_Given material_
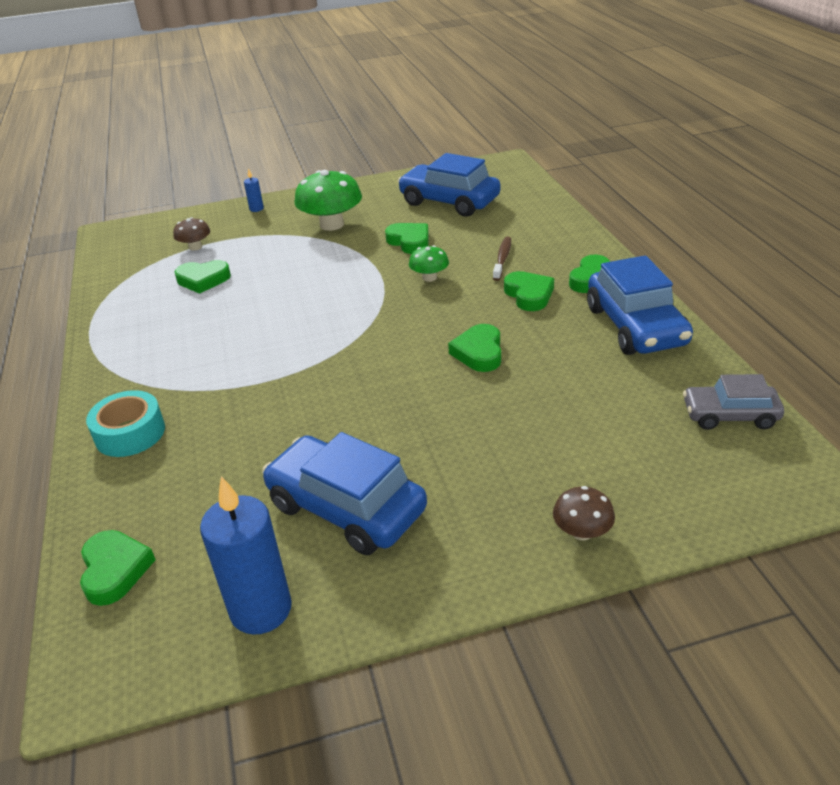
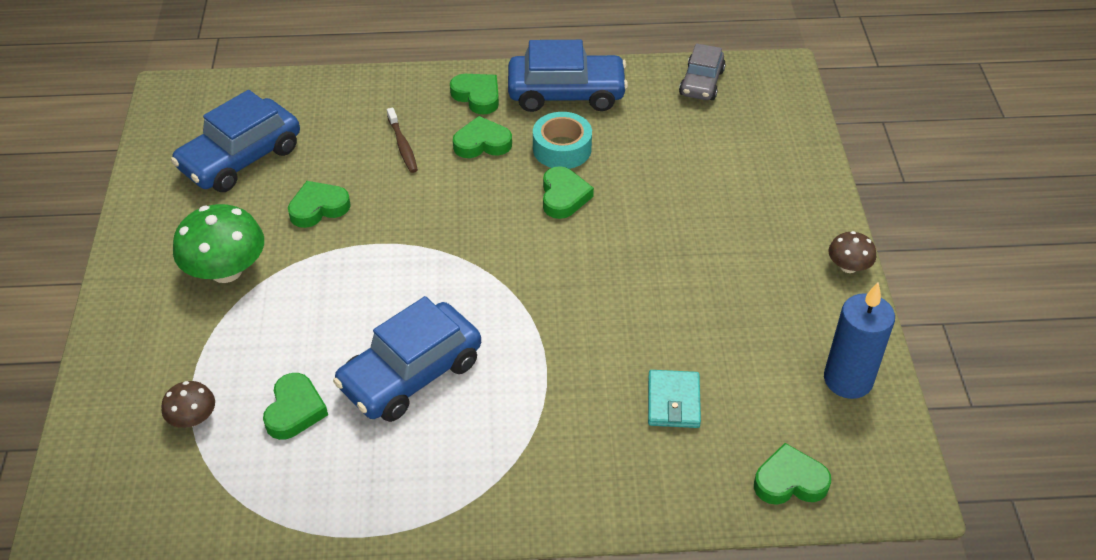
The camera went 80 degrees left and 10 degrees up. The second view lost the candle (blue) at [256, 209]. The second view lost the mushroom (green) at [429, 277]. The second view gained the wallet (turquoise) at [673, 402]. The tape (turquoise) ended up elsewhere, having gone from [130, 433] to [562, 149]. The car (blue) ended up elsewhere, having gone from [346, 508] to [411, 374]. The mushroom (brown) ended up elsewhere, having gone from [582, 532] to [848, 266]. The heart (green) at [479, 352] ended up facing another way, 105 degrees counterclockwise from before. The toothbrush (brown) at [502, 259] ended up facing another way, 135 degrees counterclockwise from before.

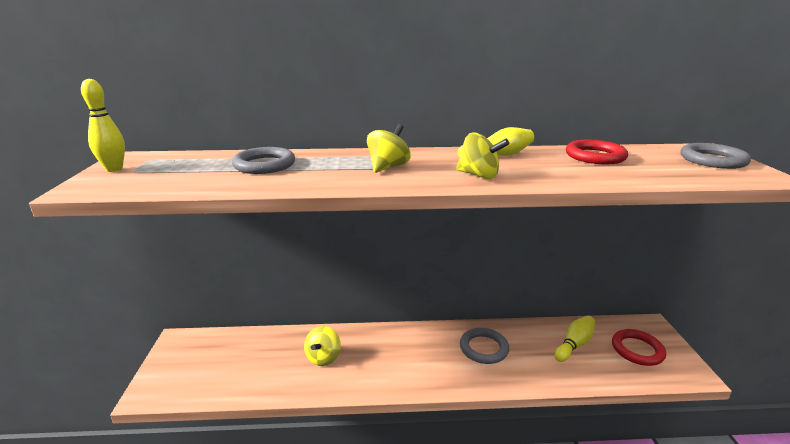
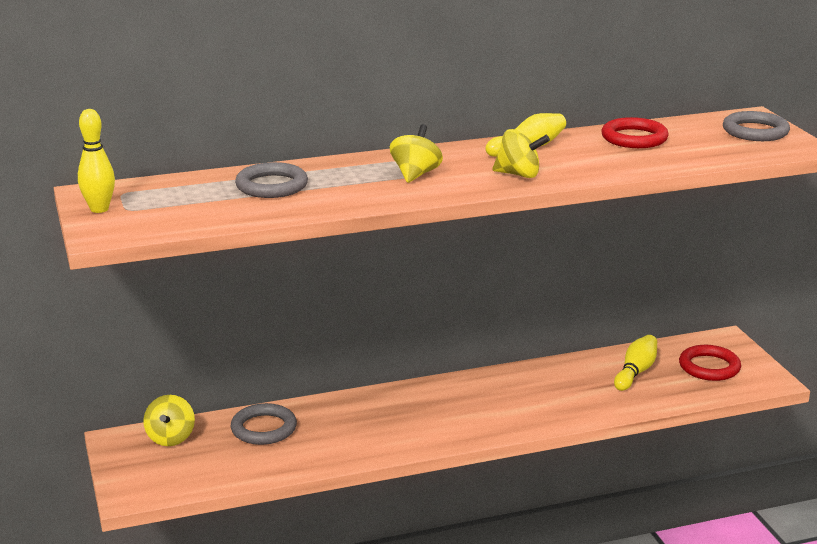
The camera went 15 degrees left and 0 degrees up. The spinning top (yellow) ended up elsewhere, having gone from [323, 357] to [170, 438]. The ring (grey) ended up elsewhere, having gone from [483, 348] to [263, 428].

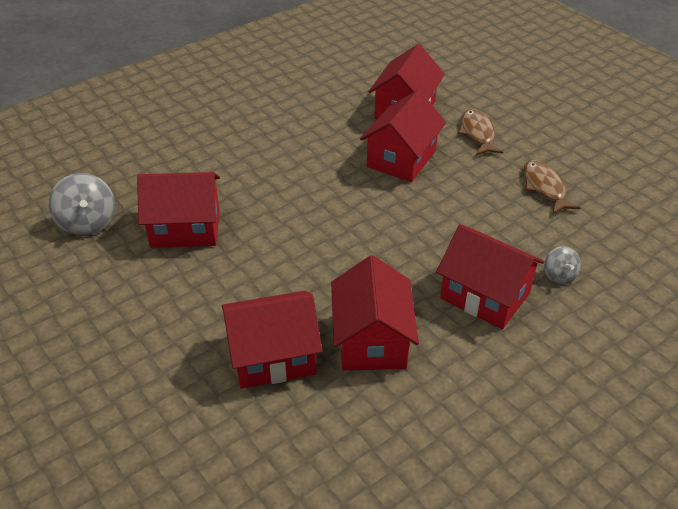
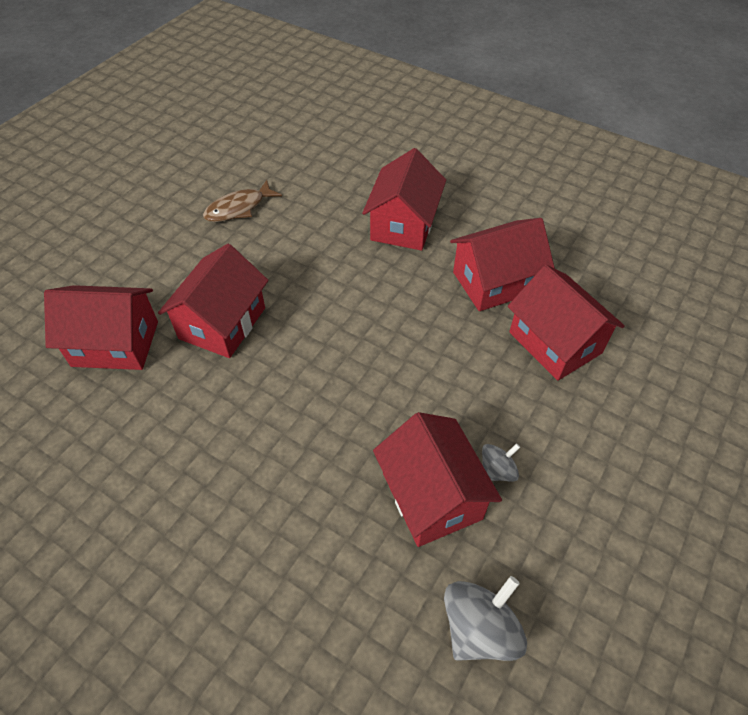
The camera went 110 degrees left and 10 degrees up. The second view lost the fish (brown) at [477, 133]. The spinning top (grey) ended up elsewhere, having gone from [559, 276] to [497, 471]. The house (red) at [401, 159] ended up facing another way, 75 degrees counterclockwise from before.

_Problem requirements_
Scan the material above for lines holding "another" and copy each of them.

_Exercise response_
The camera went 80 degrees left and 10 degrees up. The second view lost the candle (blue) at [256, 209]. The second view lost the mushroom (green) at [429, 277]. The second view gained the wallet (turquoise) at [673, 402]. The tape (turquoise) ended up elsewhere, having gone from [130, 433] to [562, 149]. The car (blue) ended up elsewhere, having gone from [346, 508] to [411, 374]. The mushroom (brown) ended up elsewhere, having gone from [582, 532] to [848, 266]. The heart (green) at [479, 352] ended up facing another way, 105 degrees counterclockwise from before. The toothbrush (brown) at [502, 259] ended up facing another way, 135 degrees counterclockwise from before.
The camera went 110 degrees left and 10 degrees up. The second view lost the fish (brown) at [477, 133]. The spinning top (grey) ended up elsewhere, having gone from [559, 276] to [497, 471]. The house (red) at [401, 159] ended up facing another way, 75 degrees counterclockwise from before.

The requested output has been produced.